(WHAT THIS TASK INVOLVES):
Reproduce the lines below exactly, from the one containing "camera: 110 degrees left, 10 degrees down" through the one containing "white rocket [501,112,549,149]", both included. Leave out any pictures.
Start of INFORMATION PROVIDED
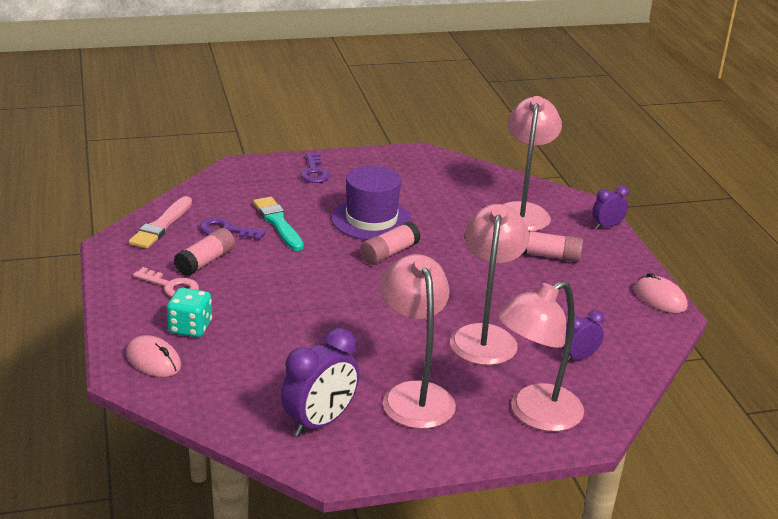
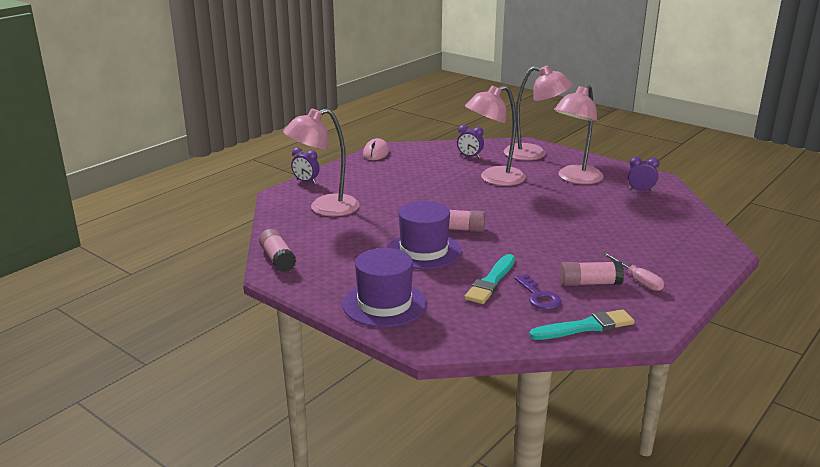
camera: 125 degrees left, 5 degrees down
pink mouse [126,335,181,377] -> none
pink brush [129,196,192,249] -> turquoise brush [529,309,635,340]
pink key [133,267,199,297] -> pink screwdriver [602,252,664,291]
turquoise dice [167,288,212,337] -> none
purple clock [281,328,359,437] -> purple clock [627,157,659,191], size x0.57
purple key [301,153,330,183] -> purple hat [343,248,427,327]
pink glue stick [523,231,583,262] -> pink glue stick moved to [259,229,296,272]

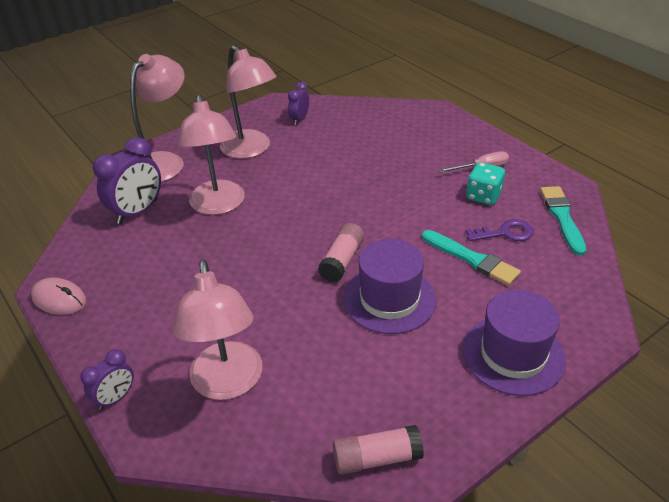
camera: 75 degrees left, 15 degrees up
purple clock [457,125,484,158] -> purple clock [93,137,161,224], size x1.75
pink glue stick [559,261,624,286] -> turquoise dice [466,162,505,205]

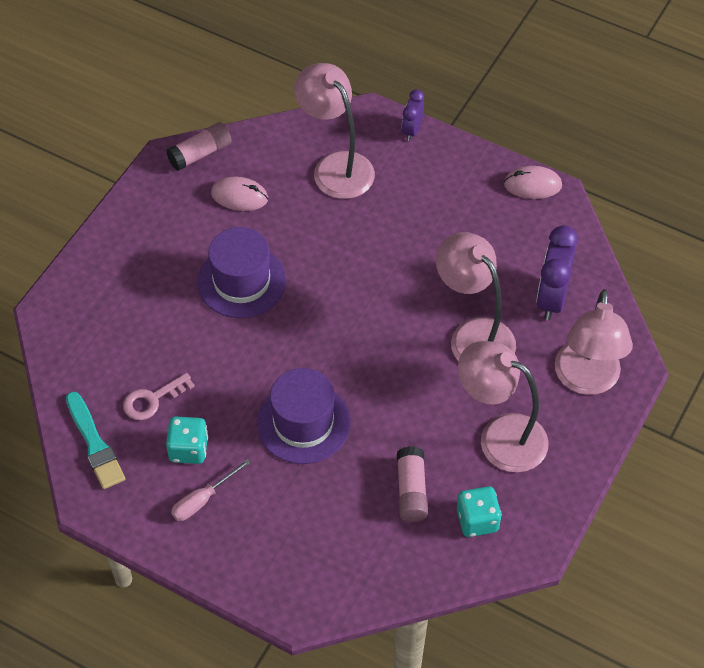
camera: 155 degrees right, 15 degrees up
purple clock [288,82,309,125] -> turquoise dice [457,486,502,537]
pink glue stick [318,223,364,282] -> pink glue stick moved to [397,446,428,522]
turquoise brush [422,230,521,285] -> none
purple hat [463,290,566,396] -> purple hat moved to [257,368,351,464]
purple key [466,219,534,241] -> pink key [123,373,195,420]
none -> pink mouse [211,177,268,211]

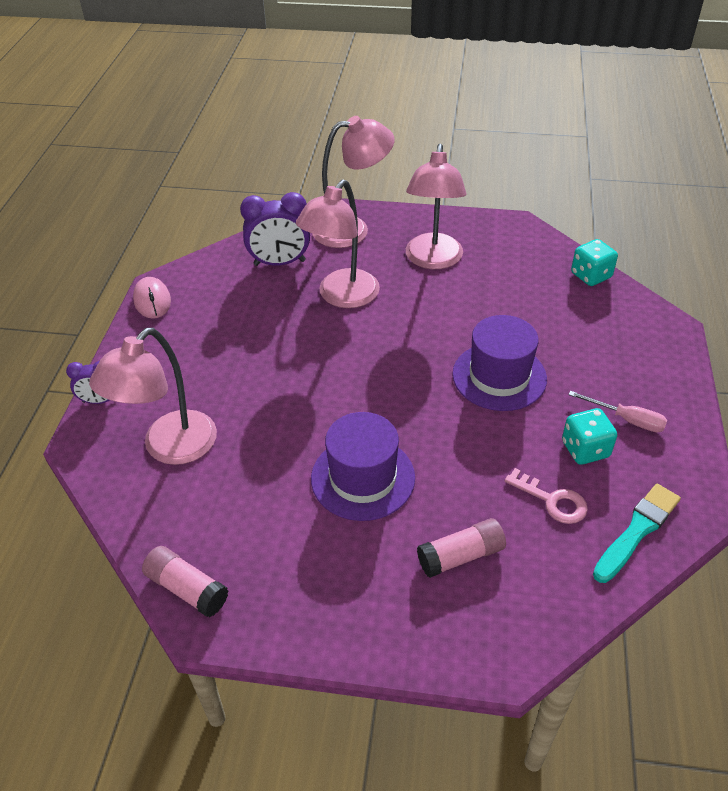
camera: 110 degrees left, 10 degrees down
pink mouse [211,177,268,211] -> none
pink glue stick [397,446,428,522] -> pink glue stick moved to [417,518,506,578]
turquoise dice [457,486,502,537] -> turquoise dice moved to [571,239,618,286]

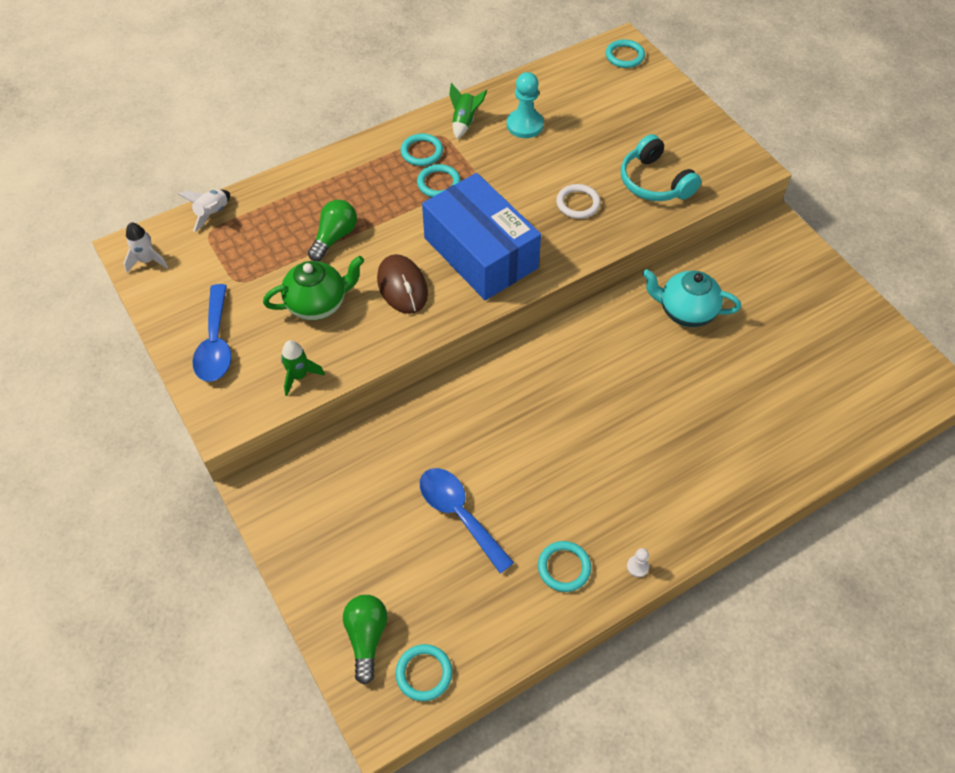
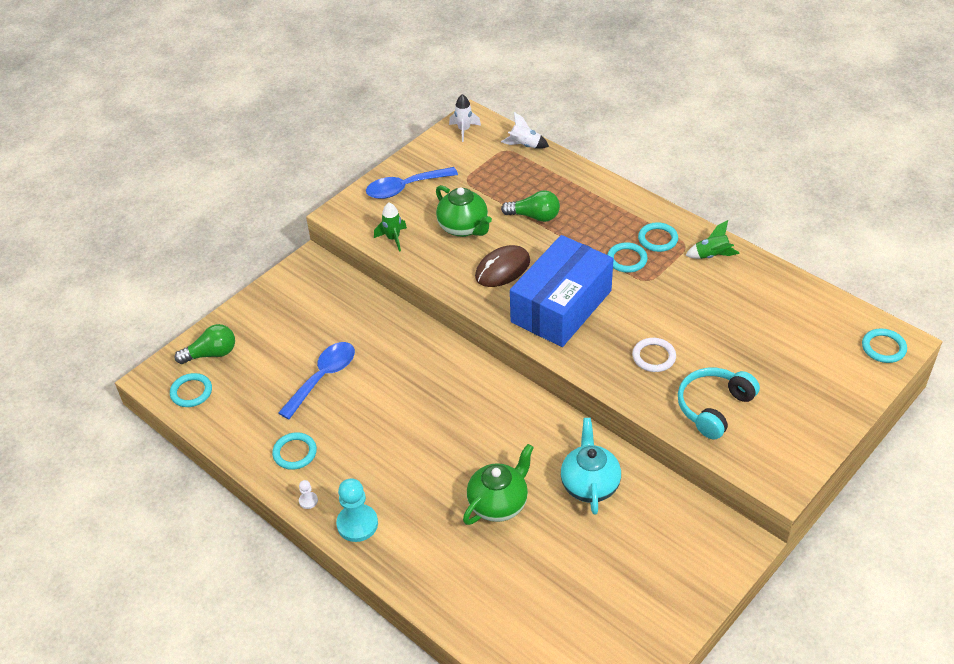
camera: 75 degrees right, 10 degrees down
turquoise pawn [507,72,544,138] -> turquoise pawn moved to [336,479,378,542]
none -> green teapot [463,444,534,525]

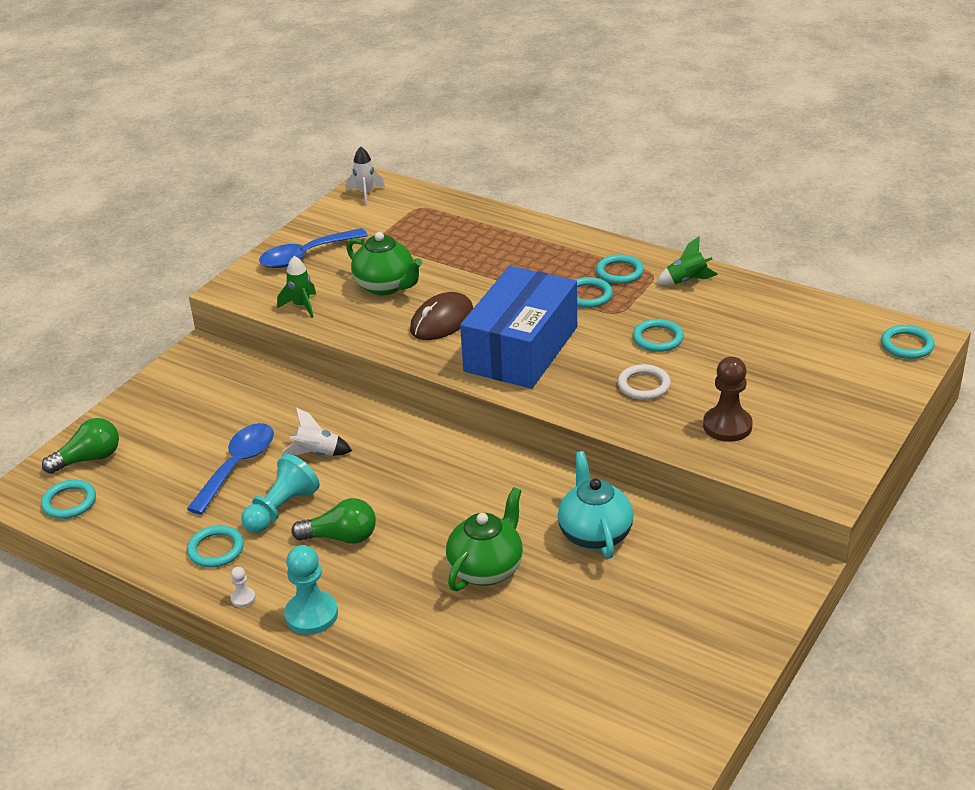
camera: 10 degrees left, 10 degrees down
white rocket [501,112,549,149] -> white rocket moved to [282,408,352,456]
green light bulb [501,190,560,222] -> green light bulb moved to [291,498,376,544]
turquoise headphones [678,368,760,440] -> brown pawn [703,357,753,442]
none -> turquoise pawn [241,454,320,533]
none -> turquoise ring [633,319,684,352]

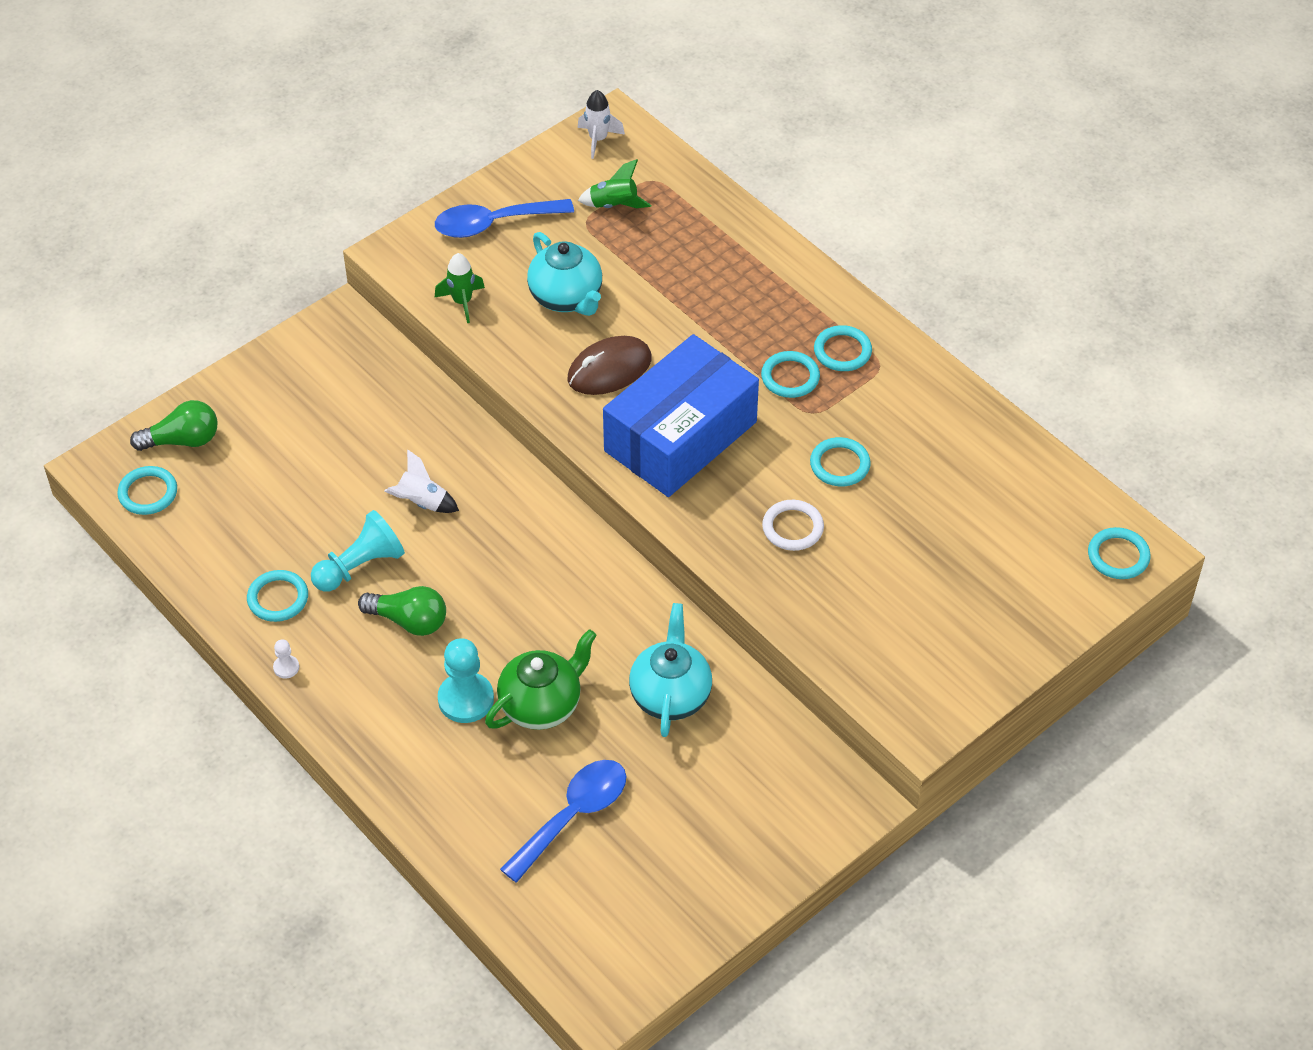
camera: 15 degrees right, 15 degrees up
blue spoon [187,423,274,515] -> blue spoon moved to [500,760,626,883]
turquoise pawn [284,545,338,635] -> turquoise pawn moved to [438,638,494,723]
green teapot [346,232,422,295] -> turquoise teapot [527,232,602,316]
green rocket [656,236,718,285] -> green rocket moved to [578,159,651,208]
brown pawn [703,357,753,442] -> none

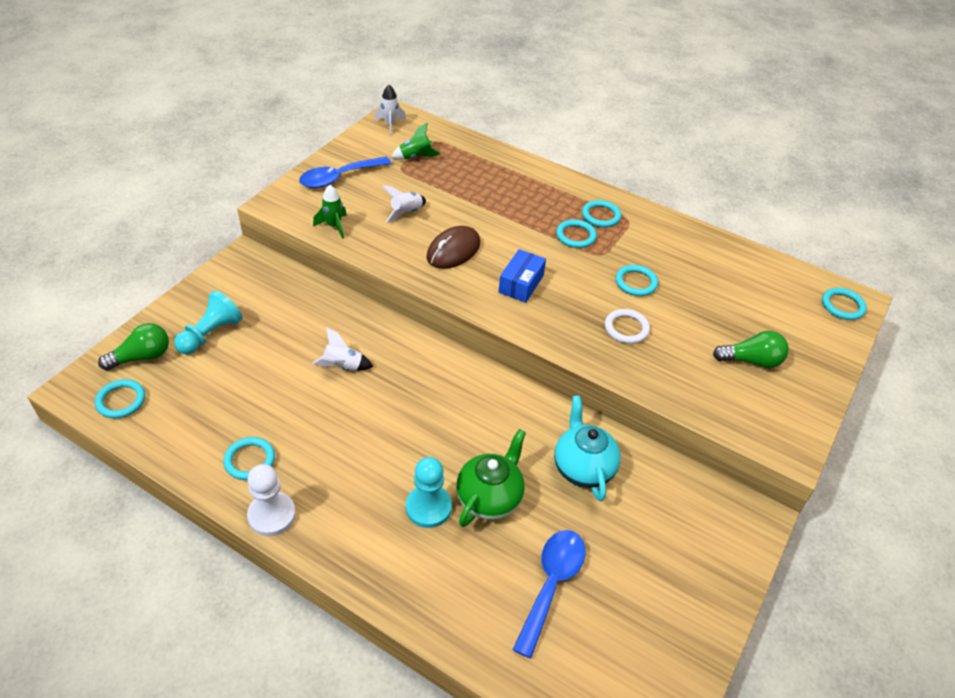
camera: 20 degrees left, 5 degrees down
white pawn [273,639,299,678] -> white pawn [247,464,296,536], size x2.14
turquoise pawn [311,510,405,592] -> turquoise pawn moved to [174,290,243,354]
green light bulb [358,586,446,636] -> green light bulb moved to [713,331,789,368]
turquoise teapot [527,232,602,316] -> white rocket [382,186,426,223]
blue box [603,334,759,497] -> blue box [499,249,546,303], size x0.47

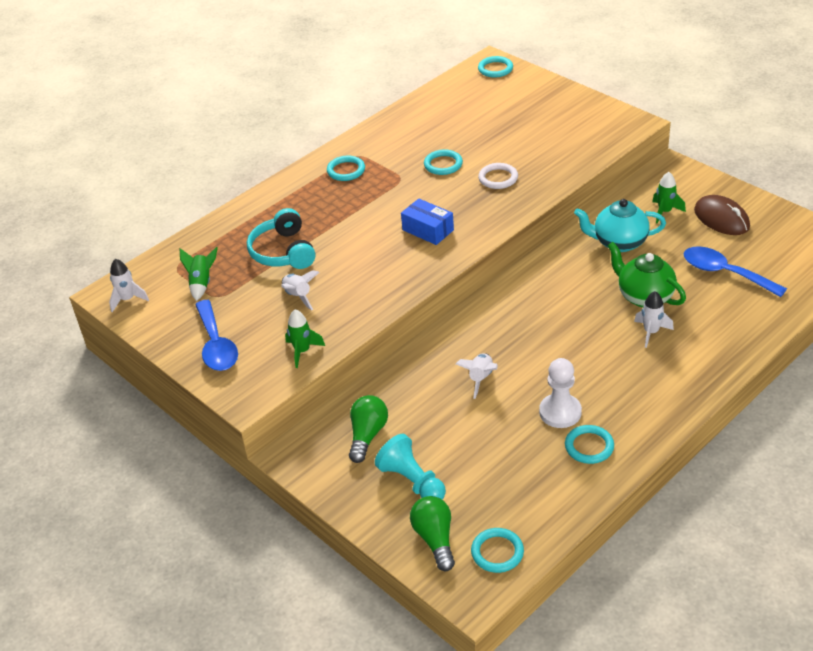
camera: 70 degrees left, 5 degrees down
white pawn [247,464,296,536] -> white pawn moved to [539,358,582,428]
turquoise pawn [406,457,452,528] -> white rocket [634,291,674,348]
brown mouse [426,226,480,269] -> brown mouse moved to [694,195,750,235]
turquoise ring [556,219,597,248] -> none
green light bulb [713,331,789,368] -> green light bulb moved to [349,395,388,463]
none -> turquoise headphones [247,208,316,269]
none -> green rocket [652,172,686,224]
End of INFORMATION PROVIDED
(RESPONSE AREA):
camera: 110 degrees left, 10 degrees down
pink mouse [211,177,268,211] -> none
pink glue stick [397,446,428,522] -> pink glue stick moved to [417,518,506,578]
turquoise dice [457,486,502,537] -> turquoise dice moved to [571,239,618,286]

camera: 75 degrees right, 10 degrees down
turquoise pawn [507,72,544,138] -> turquoise pawn moved to [336,479,378,542]
none -> green teapot [463,444,534,525]

camera: 10 degrees left, 10 degrees down
white rocket [501,112,549,149] -> white rocket moved to [282,408,352,456]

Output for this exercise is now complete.